ACTIVITY: Go through the lines below. Copy those with "GATE".

————————

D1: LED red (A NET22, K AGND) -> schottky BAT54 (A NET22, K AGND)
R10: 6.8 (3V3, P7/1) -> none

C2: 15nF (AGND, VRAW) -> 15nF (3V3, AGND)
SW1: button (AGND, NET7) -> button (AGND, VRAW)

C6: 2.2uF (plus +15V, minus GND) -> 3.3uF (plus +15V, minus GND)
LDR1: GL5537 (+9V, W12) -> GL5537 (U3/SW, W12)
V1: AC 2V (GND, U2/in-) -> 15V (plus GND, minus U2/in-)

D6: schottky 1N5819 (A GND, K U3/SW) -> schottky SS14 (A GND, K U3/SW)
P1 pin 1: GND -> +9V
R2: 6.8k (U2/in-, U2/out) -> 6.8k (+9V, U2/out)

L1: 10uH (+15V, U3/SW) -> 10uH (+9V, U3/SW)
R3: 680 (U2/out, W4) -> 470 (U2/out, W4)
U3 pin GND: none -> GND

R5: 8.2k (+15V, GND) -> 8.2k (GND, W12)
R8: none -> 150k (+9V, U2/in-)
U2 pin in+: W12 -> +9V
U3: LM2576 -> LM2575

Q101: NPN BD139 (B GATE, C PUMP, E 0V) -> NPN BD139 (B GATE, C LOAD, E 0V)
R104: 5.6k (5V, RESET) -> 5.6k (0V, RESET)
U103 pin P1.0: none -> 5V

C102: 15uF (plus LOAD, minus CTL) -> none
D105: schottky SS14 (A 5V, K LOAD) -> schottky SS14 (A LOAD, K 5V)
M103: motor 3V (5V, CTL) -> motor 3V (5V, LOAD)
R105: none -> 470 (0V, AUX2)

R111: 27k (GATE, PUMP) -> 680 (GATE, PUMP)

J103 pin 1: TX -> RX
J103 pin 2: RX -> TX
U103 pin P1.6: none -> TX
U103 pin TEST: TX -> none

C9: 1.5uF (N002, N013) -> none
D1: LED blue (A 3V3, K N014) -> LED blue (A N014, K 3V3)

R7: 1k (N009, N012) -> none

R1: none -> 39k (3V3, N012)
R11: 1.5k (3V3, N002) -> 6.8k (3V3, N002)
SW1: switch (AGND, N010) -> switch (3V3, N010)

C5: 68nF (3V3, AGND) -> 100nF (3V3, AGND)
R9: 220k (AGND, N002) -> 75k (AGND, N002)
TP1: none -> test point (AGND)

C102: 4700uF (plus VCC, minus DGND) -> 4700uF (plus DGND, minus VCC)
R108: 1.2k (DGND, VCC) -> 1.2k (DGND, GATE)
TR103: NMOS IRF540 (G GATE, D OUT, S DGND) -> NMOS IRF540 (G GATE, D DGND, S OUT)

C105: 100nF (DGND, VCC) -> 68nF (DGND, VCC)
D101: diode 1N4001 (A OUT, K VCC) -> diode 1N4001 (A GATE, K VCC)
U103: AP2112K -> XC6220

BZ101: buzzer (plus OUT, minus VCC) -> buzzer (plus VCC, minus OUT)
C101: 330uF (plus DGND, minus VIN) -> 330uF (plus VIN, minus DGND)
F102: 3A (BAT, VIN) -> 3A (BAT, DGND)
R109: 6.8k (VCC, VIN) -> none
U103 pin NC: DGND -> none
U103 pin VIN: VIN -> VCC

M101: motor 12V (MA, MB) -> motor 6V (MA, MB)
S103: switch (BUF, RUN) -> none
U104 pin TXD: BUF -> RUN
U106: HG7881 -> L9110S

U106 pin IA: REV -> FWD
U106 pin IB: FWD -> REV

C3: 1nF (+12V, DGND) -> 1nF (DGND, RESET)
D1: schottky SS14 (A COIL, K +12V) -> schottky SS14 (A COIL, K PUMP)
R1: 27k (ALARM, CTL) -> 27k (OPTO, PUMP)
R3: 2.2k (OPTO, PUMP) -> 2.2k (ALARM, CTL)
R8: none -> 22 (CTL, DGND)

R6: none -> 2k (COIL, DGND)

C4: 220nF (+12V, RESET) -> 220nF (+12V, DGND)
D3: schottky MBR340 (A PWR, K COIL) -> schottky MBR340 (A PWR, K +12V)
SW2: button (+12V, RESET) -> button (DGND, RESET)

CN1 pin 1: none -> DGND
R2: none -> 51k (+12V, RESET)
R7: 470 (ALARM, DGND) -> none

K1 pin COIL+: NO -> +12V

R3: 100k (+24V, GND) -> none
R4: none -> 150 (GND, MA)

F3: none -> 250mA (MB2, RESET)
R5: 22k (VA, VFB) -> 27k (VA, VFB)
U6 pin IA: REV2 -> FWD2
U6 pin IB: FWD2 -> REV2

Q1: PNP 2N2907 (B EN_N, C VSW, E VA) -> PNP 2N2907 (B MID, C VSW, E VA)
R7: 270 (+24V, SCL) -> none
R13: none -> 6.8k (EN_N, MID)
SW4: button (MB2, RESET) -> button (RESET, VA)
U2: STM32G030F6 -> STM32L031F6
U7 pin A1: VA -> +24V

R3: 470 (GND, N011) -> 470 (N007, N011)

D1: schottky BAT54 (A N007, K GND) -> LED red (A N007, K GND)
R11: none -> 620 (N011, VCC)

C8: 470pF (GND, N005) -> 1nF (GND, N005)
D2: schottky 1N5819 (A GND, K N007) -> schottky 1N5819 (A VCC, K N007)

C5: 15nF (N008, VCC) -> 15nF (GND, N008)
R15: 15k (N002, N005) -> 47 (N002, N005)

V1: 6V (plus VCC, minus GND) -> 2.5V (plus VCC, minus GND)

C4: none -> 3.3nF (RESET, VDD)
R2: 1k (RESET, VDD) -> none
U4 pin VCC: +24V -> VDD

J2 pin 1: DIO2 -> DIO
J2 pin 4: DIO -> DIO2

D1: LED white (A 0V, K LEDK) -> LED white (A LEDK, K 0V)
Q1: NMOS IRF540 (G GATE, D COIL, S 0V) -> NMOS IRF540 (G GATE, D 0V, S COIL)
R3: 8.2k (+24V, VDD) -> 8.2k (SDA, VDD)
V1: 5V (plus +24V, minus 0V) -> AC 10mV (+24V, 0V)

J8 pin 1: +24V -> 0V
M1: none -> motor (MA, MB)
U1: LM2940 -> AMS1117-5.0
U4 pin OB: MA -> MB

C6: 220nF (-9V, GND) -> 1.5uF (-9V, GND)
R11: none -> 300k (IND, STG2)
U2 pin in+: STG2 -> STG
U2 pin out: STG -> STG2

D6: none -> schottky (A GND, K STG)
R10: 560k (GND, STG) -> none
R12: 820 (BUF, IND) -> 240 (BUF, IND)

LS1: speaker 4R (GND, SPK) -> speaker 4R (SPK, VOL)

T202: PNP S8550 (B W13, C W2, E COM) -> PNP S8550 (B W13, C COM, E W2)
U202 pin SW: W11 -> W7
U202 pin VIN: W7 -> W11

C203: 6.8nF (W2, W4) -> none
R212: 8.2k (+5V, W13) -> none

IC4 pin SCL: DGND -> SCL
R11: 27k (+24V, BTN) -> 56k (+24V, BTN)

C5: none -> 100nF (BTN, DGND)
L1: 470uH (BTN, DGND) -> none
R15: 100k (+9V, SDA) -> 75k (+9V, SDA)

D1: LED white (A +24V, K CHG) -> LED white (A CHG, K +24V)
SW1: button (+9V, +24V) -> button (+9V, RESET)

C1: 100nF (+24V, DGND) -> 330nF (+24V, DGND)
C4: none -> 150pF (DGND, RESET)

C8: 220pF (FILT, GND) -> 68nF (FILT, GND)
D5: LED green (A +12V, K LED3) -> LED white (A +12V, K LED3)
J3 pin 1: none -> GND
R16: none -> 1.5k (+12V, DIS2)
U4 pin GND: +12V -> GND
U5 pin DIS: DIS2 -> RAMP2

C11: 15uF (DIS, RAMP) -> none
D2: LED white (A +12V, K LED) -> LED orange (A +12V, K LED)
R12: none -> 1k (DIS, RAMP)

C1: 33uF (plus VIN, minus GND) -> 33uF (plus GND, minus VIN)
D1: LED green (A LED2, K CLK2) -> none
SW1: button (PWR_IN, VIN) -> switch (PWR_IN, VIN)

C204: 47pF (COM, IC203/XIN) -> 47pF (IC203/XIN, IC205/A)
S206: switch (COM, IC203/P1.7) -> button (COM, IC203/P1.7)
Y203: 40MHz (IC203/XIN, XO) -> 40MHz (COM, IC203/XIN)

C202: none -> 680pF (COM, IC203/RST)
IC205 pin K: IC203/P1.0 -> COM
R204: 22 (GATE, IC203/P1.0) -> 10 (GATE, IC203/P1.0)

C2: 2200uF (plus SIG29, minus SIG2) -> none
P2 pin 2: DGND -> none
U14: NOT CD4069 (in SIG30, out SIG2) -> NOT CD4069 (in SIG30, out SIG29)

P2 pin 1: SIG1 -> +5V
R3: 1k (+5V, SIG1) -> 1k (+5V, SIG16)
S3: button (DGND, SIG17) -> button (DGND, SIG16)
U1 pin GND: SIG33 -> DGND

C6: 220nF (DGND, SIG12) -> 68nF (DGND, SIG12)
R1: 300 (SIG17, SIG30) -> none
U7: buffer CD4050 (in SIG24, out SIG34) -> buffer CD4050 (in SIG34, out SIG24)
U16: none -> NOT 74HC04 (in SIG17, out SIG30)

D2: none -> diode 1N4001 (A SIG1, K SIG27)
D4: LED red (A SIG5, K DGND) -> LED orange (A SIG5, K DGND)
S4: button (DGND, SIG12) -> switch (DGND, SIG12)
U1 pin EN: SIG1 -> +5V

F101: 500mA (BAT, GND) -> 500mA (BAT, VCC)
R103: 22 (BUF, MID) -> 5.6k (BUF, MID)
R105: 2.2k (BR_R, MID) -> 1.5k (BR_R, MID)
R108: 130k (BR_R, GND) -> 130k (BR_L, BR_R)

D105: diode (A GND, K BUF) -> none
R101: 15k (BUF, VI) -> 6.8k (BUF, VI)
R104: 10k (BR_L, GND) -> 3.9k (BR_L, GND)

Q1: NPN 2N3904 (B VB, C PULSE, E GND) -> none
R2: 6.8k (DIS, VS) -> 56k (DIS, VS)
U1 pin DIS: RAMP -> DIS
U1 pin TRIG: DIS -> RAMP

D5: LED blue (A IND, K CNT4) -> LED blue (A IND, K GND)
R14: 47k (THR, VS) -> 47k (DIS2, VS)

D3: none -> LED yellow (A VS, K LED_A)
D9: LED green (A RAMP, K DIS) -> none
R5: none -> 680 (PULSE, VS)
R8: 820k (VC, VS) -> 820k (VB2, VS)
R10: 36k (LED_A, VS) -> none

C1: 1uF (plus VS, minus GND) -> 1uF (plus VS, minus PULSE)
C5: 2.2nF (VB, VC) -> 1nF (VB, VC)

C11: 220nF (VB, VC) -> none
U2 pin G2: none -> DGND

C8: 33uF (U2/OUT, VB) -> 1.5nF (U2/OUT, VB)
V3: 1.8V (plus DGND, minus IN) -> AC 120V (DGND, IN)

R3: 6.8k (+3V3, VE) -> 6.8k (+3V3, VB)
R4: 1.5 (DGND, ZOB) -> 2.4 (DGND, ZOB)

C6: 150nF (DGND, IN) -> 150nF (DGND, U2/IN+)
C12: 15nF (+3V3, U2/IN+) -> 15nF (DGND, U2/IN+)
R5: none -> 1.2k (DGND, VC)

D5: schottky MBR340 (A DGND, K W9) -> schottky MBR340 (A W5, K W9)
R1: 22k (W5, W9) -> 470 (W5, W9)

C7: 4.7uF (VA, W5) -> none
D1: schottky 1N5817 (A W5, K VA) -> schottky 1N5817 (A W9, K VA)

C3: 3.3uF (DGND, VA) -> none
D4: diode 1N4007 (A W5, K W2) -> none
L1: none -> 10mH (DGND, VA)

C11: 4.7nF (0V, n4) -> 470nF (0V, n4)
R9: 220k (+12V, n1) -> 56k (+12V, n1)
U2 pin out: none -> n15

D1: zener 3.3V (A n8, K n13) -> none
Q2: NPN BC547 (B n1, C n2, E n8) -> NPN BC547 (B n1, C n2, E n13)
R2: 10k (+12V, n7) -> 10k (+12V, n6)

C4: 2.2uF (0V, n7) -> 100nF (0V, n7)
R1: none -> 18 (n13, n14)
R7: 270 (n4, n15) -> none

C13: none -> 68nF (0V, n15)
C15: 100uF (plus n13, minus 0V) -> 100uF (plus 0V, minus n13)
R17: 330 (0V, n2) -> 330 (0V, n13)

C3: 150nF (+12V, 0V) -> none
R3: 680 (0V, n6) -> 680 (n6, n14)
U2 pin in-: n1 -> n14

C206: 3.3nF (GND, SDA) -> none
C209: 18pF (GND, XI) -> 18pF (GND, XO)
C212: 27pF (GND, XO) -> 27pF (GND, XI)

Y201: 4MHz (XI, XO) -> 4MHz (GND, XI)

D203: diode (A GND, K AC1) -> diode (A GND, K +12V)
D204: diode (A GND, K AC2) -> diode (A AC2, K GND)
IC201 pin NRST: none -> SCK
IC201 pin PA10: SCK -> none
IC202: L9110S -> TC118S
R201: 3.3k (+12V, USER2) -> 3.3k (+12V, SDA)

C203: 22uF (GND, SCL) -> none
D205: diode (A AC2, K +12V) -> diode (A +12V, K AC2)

————————

YOUR SOLUTION:
Q101: NPN BD139 (B GATE, C PUMP, E 0V) -> NPN BD139 (B GATE, C LOAD, E 0V)
R111: 27k (GATE, PUMP) -> 680 (GATE, PUMP)
R108: 1.2k (DGND, VCC) -> 1.2k (DGND, GATE)
TR103: NMOS IRF540 (G GATE, D OUT, S DGND) -> NMOS IRF540 (G GATE, D DGND, S OUT)
D101: diode 1N4001 (A OUT, K VCC) -> diode 1N4001 (A GATE, K VCC)
Q1: NMOS IRF540 (G GATE, D COIL, S 0V) -> NMOS IRF540 (G GATE, D 0V, S COIL)
R204: 22 (GATE, IC203/P1.0) -> 10 (GATE, IC203/P1.0)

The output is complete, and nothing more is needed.